WORK ITEM: Please retype every entry as written, and keep the pictures out.

START LISTED RECORDS

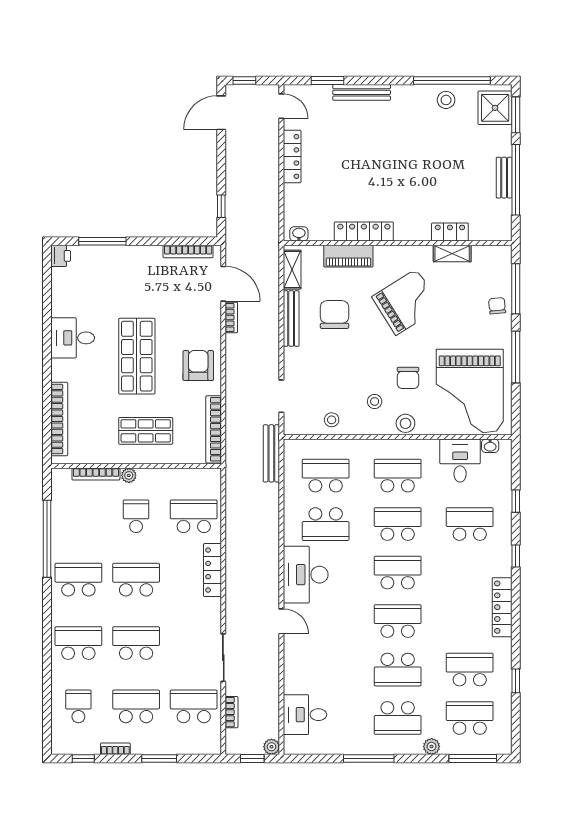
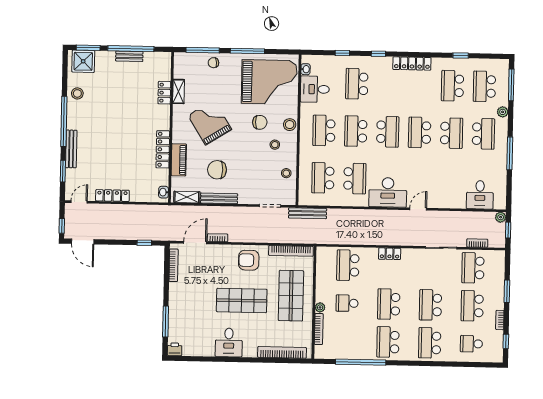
window: (452, 80) -> (64, 121), moved
shop shelf: (146, 431) -> (291, 296), width x1.43, depth x1.36
locker: (212, 570) -> (390, 254), width x0.66
school desk: (398, 573) -> (388, 132), turned 180

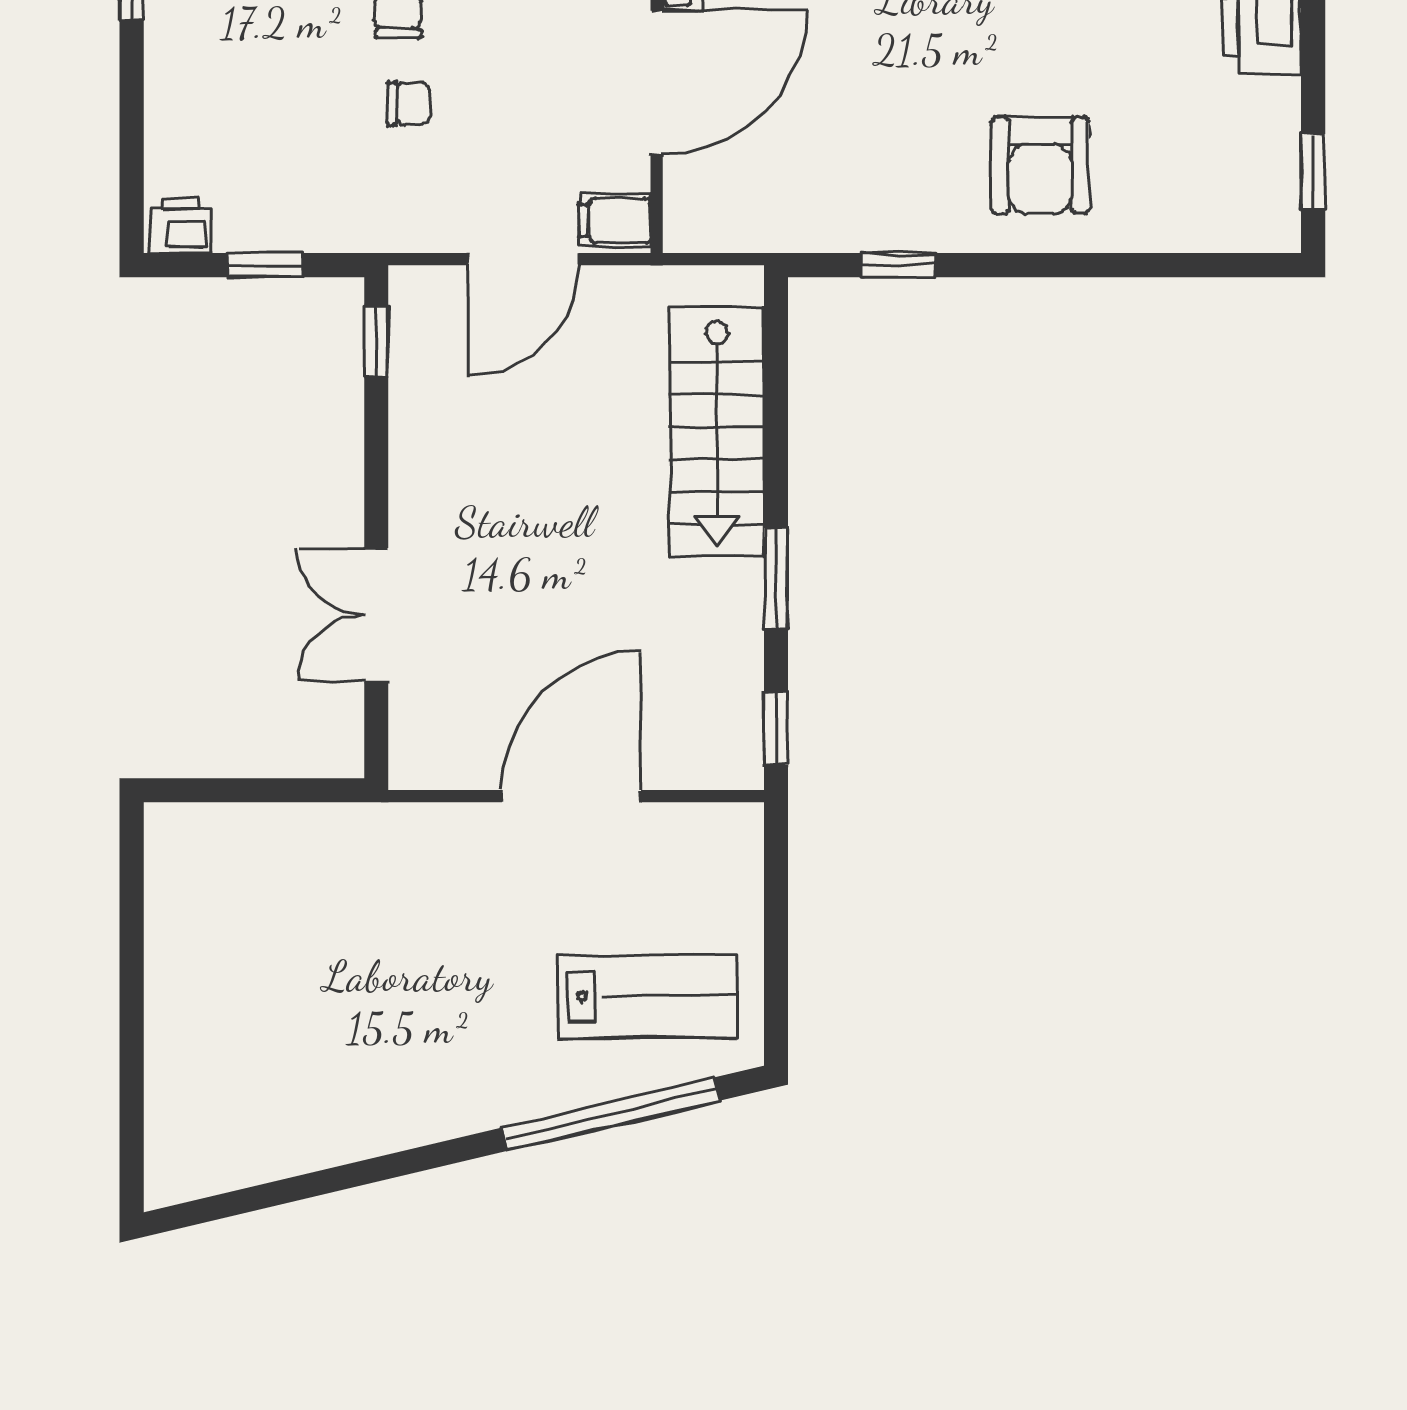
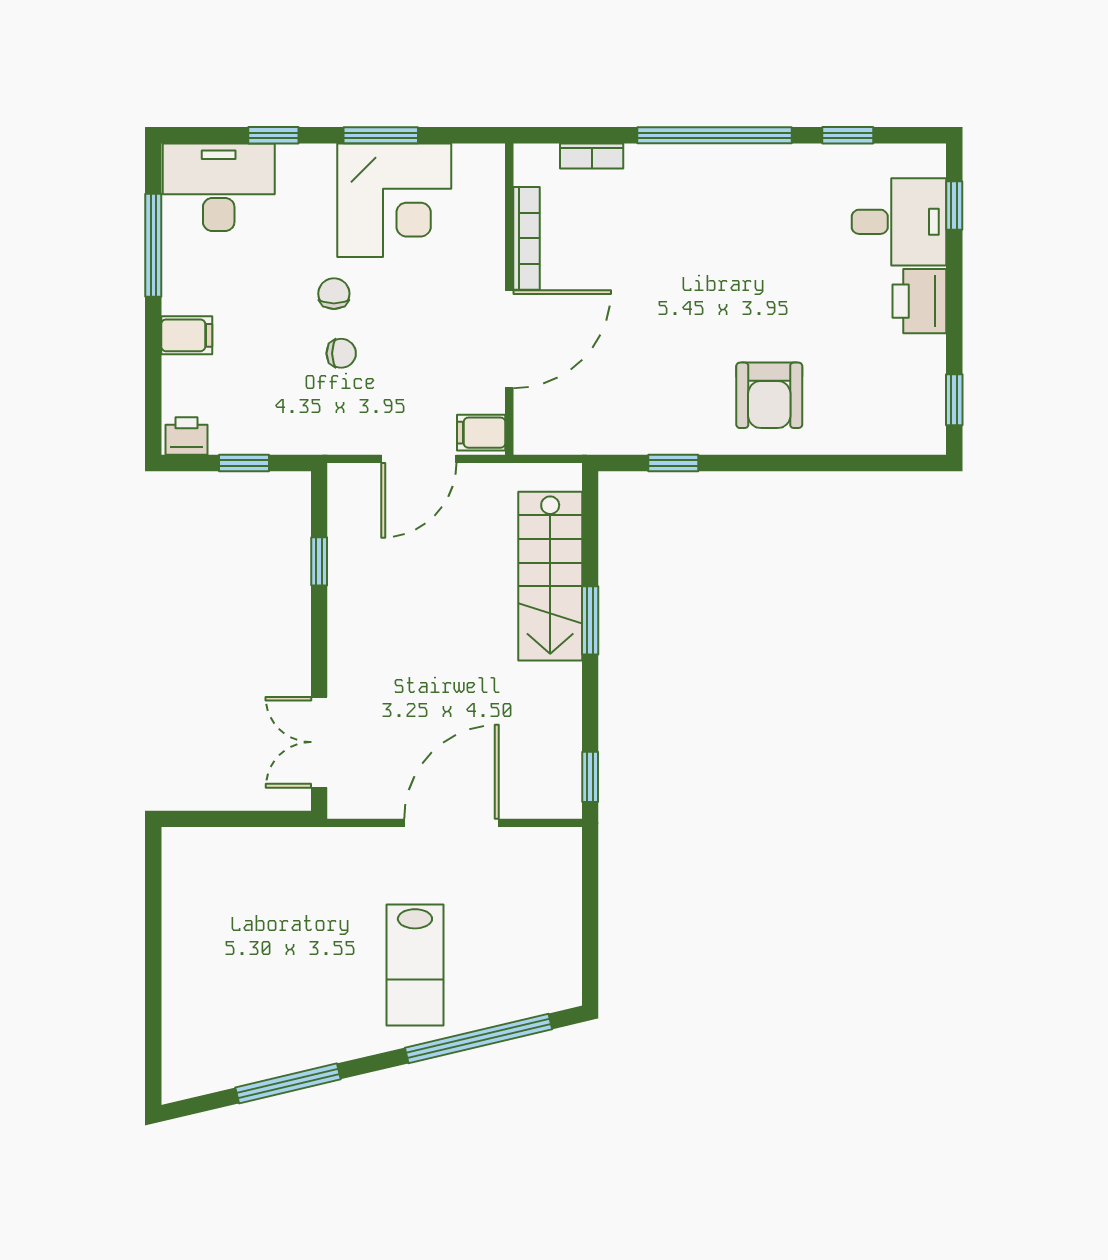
filing cabinet: (181, 77) -> (187, 335), added
window: (376, 341) -> (319, 561), moved
window: (776, 579) -> (590, 620), moved
double door: (376, 615) -> (319, 742), moved
lab bench: (648, 996) -> (415, 965), moved, turned 90
window: (330, 1180) -> (288, 1083), added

END LISTED RECORDS

EXERCISE OUTPUT:
window: (452, 80) -> (64, 121), moved
shop shelf: (146, 431) -> (291, 296), width x1.43, depth x1.36
locker: (212, 570) -> (390, 254), width x0.66
school desk: (398, 573) -> (388, 132), turned 180

filing cabinet: (181, 77) -> (187, 335), added
window: (376, 341) -> (319, 561), moved
window: (776, 579) -> (590, 620), moved
double door: (376, 615) -> (319, 742), moved
lab bench: (648, 996) -> (415, 965), moved, turned 90
window: (330, 1180) -> (288, 1083), added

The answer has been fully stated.